> What the exercise asks:
Rewrite the records below, substituting "center point" for every "midpoint" and leaving everything else unchanged.
-------------------------
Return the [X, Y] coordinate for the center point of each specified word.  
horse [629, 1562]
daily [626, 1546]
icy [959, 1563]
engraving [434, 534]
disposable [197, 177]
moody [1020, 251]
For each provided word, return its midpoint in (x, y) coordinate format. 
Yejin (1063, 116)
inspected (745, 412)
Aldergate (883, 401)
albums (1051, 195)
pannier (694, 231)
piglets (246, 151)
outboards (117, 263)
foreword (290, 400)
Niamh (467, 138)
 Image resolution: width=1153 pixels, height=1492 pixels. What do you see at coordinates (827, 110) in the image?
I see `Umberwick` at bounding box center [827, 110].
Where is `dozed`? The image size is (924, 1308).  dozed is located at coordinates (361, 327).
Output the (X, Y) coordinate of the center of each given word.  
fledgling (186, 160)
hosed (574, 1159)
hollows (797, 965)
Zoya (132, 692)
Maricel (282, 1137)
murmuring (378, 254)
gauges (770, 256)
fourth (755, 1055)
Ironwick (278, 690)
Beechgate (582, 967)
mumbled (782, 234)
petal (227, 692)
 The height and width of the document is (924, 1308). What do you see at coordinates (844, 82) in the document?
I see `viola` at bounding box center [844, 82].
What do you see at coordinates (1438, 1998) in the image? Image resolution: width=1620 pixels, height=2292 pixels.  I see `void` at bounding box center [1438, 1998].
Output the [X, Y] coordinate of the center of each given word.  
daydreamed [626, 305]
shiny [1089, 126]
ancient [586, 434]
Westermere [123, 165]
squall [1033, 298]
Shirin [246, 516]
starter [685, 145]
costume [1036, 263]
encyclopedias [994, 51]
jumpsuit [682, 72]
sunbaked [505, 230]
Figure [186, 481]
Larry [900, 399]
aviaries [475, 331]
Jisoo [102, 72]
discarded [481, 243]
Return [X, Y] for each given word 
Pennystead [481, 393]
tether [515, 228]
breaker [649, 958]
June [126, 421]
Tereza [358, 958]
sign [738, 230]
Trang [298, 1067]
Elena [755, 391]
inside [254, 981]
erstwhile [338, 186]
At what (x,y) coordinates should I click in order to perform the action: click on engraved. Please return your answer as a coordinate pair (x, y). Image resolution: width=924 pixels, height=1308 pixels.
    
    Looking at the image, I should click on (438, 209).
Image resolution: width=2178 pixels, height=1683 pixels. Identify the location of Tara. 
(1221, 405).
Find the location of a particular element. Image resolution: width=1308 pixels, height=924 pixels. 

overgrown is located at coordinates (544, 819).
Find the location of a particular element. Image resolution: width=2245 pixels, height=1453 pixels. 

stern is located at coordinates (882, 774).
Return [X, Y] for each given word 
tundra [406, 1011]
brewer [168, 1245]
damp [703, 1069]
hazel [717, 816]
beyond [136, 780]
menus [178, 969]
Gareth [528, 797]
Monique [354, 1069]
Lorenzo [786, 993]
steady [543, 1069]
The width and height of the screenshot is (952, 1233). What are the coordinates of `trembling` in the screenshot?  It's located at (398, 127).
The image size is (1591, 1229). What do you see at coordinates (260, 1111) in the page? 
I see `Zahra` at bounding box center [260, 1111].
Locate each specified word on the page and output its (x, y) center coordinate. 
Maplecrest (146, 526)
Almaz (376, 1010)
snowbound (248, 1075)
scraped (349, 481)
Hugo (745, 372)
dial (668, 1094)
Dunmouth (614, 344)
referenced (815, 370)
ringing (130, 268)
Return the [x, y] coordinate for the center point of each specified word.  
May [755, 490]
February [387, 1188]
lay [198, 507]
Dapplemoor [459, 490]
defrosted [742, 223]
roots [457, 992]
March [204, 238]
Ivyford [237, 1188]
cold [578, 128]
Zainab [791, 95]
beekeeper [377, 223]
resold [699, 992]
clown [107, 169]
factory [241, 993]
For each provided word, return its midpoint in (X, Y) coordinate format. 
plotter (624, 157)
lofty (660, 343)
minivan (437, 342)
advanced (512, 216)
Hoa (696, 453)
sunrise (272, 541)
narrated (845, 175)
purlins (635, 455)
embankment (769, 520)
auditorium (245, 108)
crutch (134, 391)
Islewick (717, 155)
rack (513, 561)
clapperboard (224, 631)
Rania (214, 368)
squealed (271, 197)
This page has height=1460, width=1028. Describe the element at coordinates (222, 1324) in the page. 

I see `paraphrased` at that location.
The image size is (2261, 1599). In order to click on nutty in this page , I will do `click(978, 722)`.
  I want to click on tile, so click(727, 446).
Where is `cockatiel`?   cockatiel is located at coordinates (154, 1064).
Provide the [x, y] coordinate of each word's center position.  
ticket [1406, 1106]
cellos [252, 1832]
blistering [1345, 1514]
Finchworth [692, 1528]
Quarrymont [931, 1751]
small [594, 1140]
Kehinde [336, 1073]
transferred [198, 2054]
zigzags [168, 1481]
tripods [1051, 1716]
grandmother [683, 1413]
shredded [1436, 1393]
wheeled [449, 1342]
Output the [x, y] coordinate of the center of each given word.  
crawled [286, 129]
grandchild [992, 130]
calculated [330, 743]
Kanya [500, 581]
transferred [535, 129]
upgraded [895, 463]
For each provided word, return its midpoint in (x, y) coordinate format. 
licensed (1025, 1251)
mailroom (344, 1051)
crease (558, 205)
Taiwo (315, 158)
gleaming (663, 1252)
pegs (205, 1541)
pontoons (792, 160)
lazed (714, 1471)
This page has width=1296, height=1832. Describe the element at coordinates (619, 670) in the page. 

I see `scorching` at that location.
-------------------------
> Output of the task:
Return the [X, Y] coordinate for the center point of each specified word.  
horse [629, 1562]
daily [626, 1546]
icy [959, 1563]
engraving [434, 534]
disposable [197, 177]
moody [1020, 251]
For each provided word, return its center point in (x, y) coordinate format. 
Yejin (1063, 116)
inspected (745, 412)
Aldergate (883, 401)
albums (1051, 195)
pannier (694, 231)
piglets (246, 151)
outboards (117, 263)
foreword (290, 400)
Niamh (467, 138)
 Image resolution: width=1153 pixels, height=1492 pixels. What do you see at coordinates (827, 110) in the image?
I see `Umberwick` at bounding box center [827, 110].
Where is `dozed`? The image size is (924, 1308).  dozed is located at coordinates (361, 327).
Output the (X, Y) coordinate of the center of each given word.  
fledgling (186, 160)
hosed (574, 1159)
hollows (797, 965)
Zoya (132, 692)
Maricel (282, 1137)
murmuring (378, 254)
gauges (770, 256)
fourth (755, 1055)
Ironwick (278, 690)
Beechgate (582, 967)
mumbled (782, 234)
petal (227, 692)
 The height and width of the document is (924, 1308). What do you see at coordinates (844, 82) in the document?
I see `viola` at bounding box center [844, 82].
What do you see at coordinates (1438, 1998) in the image? Image resolution: width=1620 pixels, height=2292 pixels.  I see `void` at bounding box center [1438, 1998].
Output the [X, Y] coordinate of the center of each given word.  
daydreamed [626, 305]
shiny [1089, 126]
ancient [586, 434]
Westermere [123, 165]
squall [1033, 298]
Shirin [246, 516]
starter [685, 145]
costume [1036, 263]
encyclopedias [994, 51]
jumpsuit [682, 72]
sunbaked [505, 230]
Figure [186, 481]
Larry [900, 399]
aviaries [475, 331]
Jisoo [102, 72]
discarded [481, 243]
Return [X, Y] for each given word 
Pennystead [481, 393]
tether [515, 228]
breaker [649, 958]
June [126, 421]
Tereza [358, 958]
sign [738, 230]
Trang [298, 1067]
Elena [755, 391]
inside [254, 981]
erstwhile [338, 186]
At what (x,y) coordinates should I click in order to perform the action: click on engraved. Please return your answer as a coordinate pair (x, y). Image resolution: width=924 pixels, height=1308 pixels.
    
    Looking at the image, I should click on (438, 209).
Image resolution: width=2178 pixels, height=1683 pixels. Identify the location of Tara. 
(1221, 405).
Find the location of a particular element. Image resolution: width=1308 pixels, height=924 pixels. 

overgrown is located at coordinates (544, 819).
Find the location of a particular element. Image resolution: width=2245 pixels, height=1453 pixels. 

stern is located at coordinates (882, 774).
Return [X, Y] for each given word 
tundra [406, 1011]
brewer [168, 1245]
damp [703, 1069]
hazel [717, 816]
beyond [136, 780]
menus [178, 969]
Gareth [528, 797]
Monique [354, 1069]
Lorenzo [786, 993]
steady [543, 1069]
The width and height of the screenshot is (952, 1233). What are the coordinates of `trembling` in the screenshot?  It's located at (398, 127).
The image size is (1591, 1229). What do you see at coordinates (260, 1111) in the page? 
I see `Zahra` at bounding box center [260, 1111].
Locate each specified word on the page and output its (x, y) center coordinate. 
Maplecrest (146, 526)
Almaz (376, 1010)
snowbound (248, 1075)
scraped (349, 481)
Hugo (745, 372)
dial (668, 1094)
Dunmouth (614, 344)
referenced (815, 370)
ringing (130, 268)
Return the [x, y] coordinate for the center point of each specified word.  
May [755, 490]
February [387, 1188]
lay [198, 507]
Dapplemoor [459, 490]
defrosted [742, 223]
roots [457, 992]
March [204, 238]
Ivyford [237, 1188]
cold [578, 128]
Zainab [791, 95]
beekeeper [377, 223]
resold [699, 992]
clown [107, 169]
factory [241, 993]
For each provided word, return its center point in (X, Y) coordinate format. 
plotter (624, 157)
lofty (660, 343)
minivan (437, 342)
advanced (512, 216)
Hoa (696, 453)
sunrise (272, 541)
narrated (845, 175)
purlins (635, 455)
embankment (769, 520)
auditorium (245, 108)
crutch (134, 391)
Islewick (717, 155)
rack (513, 561)
clapperboard (224, 631)
Rania (214, 368)
squealed (271, 197)
This page has height=1460, width=1028. Describe the element at coordinates (222, 1324) in the page. 

I see `paraphrased` at that location.
The image size is (2261, 1599). In order to click on nutty in this page , I will do `click(978, 722)`.
  I want to click on tile, so click(727, 446).
Where is `cockatiel`?   cockatiel is located at coordinates (154, 1064).
Provide the [x, y] coordinate of each word's center position.  
ticket [1406, 1106]
cellos [252, 1832]
blistering [1345, 1514]
Finchworth [692, 1528]
Quarrymont [931, 1751]
small [594, 1140]
Kehinde [336, 1073]
transferred [198, 2054]
zigzags [168, 1481]
tripods [1051, 1716]
grandmother [683, 1413]
shredded [1436, 1393]
wheeled [449, 1342]
Output the [x, y] coordinate of the center of each given word.  
crawled [286, 129]
grandchild [992, 130]
calculated [330, 743]
Kanya [500, 581]
transferred [535, 129]
upgraded [895, 463]
For each provided word, return its center point in (x, y) coordinate format. 
licensed (1025, 1251)
mailroom (344, 1051)
crease (558, 205)
Taiwo (315, 158)
gleaming (663, 1252)
pegs (205, 1541)
pontoons (792, 160)
lazed (714, 1471)
This page has width=1296, height=1832. Describe the element at coordinates (619, 670) in the page. 

I see `scorching` at that location.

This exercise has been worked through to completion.